[Start of section]
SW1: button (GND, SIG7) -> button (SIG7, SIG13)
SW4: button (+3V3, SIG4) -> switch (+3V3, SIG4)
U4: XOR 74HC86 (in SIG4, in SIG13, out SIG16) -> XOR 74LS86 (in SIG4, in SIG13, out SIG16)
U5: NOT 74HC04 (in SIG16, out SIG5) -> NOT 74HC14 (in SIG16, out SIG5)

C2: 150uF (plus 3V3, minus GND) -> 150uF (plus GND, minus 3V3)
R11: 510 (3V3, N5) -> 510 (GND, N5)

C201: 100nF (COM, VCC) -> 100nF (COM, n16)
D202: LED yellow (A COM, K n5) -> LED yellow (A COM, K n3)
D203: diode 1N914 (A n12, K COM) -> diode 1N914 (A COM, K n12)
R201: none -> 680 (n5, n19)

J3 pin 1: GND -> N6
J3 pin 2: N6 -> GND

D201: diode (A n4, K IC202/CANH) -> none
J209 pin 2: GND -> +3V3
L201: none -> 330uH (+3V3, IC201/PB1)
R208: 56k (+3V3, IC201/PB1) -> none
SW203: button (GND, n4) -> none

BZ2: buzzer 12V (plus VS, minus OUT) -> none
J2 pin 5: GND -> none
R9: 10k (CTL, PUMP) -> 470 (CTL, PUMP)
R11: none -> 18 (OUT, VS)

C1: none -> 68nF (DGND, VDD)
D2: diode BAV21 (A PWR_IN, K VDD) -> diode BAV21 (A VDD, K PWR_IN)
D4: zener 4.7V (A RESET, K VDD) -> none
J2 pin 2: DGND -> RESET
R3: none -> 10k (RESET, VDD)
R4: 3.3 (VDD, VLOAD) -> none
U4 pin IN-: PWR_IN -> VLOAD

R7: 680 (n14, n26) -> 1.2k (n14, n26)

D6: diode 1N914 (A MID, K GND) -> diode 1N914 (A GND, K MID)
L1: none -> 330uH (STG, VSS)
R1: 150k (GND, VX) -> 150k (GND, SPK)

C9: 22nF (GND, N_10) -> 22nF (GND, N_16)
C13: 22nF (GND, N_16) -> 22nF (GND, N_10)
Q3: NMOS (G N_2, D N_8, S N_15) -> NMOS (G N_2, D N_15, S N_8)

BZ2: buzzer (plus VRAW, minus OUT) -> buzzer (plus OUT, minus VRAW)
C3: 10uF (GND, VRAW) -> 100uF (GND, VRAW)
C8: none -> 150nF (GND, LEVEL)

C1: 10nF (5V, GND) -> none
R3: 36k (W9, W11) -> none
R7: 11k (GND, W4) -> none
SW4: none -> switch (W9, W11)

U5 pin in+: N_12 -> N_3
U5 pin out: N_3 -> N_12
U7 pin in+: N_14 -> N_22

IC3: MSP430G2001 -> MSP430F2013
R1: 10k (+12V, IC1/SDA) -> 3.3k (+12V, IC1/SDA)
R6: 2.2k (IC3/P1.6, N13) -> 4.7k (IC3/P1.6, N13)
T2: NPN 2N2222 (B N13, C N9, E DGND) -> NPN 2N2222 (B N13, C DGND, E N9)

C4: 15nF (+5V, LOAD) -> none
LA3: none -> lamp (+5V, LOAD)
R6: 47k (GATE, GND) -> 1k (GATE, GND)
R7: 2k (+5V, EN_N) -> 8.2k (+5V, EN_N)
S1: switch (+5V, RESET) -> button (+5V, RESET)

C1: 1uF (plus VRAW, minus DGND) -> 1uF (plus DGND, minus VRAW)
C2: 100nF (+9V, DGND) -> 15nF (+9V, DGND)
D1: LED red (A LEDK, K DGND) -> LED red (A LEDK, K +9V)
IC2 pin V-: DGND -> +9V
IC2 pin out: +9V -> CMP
[End of section]
PROBLEM:
Output the whole listing exactly, leaving nothing out.

WRITTEN RESPONSE:
SW1: button (GND, SIG7) -> button (SIG7, SIG13)
SW4: button (+3V3, SIG4) -> switch (+3V3, SIG4)
U4: XOR 74HC86 (in SIG4, in SIG13, out SIG16) -> XOR 74LS86 (in SIG4, in SIG13, out SIG16)
U5: NOT 74HC04 (in SIG16, out SIG5) -> NOT 74HC14 (in SIG16, out SIG5)

C2: 150uF (plus 3V3, minus GND) -> 150uF (plus GND, minus 3V3)
R11: 510 (3V3, N5) -> 510 (GND, N5)

C201: 100nF (COM, VCC) -> 100nF (COM, n16)
D202: LED yellow (A COM, K n5) -> LED yellow (A COM, K n3)
D203: diode 1N914 (A n12, K COM) -> diode 1N914 (A COM, K n12)
R201: none -> 680 (n5, n19)

J3 pin 1: GND -> N6
J3 pin 2: N6 -> GND

D201: diode (A n4, K IC202/CANH) -> none
J209 pin 2: GND -> +3V3
L201: none -> 330uH (+3V3, IC201/PB1)
R208: 56k (+3V3, IC201/PB1) -> none
SW203: button (GND, n4) -> none

BZ2: buzzer 12V (plus VS, minus OUT) -> none
J2 pin 5: GND -> none
R9: 10k (CTL, PUMP) -> 470 (CTL, PUMP)
R11: none -> 18 (OUT, VS)

C1: none -> 68nF (DGND, VDD)
D2: diode BAV21 (A PWR_IN, K VDD) -> diode BAV21 (A VDD, K PWR_IN)
D4: zener 4.7V (A RESET, K VDD) -> none
J2 pin 2: DGND -> RESET
R3: none -> 10k (RESET, VDD)
R4: 3.3 (VDD, VLOAD) -> none
U4 pin IN-: PWR_IN -> VLOAD

R7: 680 (n14, n26) -> 1.2k (n14, n26)

D6: diode 1N914 (A MID, K GND) -> diode 1N914 (A GND, K MID)
L1: none -> 330uH (STG, VSS)
R1: 150k (GND, VX) -> 150k (GND, SPK)

C9: 22nF (GND, N_10) -> 22nF (GND, N_16)
C13: 22nF (GND, N_16) -> 22nF (GND, N_10)
Q3: NMOS (G N_2, D N_8, S N_15) -> NMOS (G N_2, D N_15, S N_8)

BZ2: buzzer (plus VRAW, minus OUT) -> buzzer (plus OUT, minus VRAW)
C3: 10uF (GND, VRAW) -> 100uF (GND, VRAW)
C8: none -> 150nF (GND, LEVEL)

C1: 10nF (5V, GND) -> none
R3: 36k (W9, W11) -> none
R7: 11k (GND, W4) -> none
SW4: none -> switch (W9, W11)

U5 pin in+: N_12 -> N_3
U5 pin out: N_3 -> N_12
U7 pin in+: N_14 -> N_22

IC3: MSP430G2001 -> MSP430F2013
R1: 10k (+12V, IC1/SDA) -> 3.3k (+12V, IC1/SDA)
R6: 2.2k (IC3/P1.6, N13) -> 4.7k (IC3/P1.6, N13)
T2: NPN 2N2222 (B N13, C N9, E DGND) -> NPN 2N2222 (B N13, C DGND, E N9)

C4: 15nF (+5V, LOAD) -> none
LA3: none -> lamp (+5V, LOAD)
R6: 47k (GATE, GND) -> 1k (GATE, GND)
R7: 2k (+5V, EN_N) -> 8.2k (+5V, EN_N)
S1: switch (+5V, RESET) -> button (+5V, RESET)

C1: 1uF (plus VRAW, minus DGND) -> 1uF (plus DGND, minus VRAW)
C2: 100nF (+9V, DGND) -> 15nF (+9V, DGND)
D1: LED red (A LEDK, K DGND) -> LED red (A LEDK, K +9V)
IC2 pin V-: DGND -> +9V
IC2 pin out: +9V -> CMP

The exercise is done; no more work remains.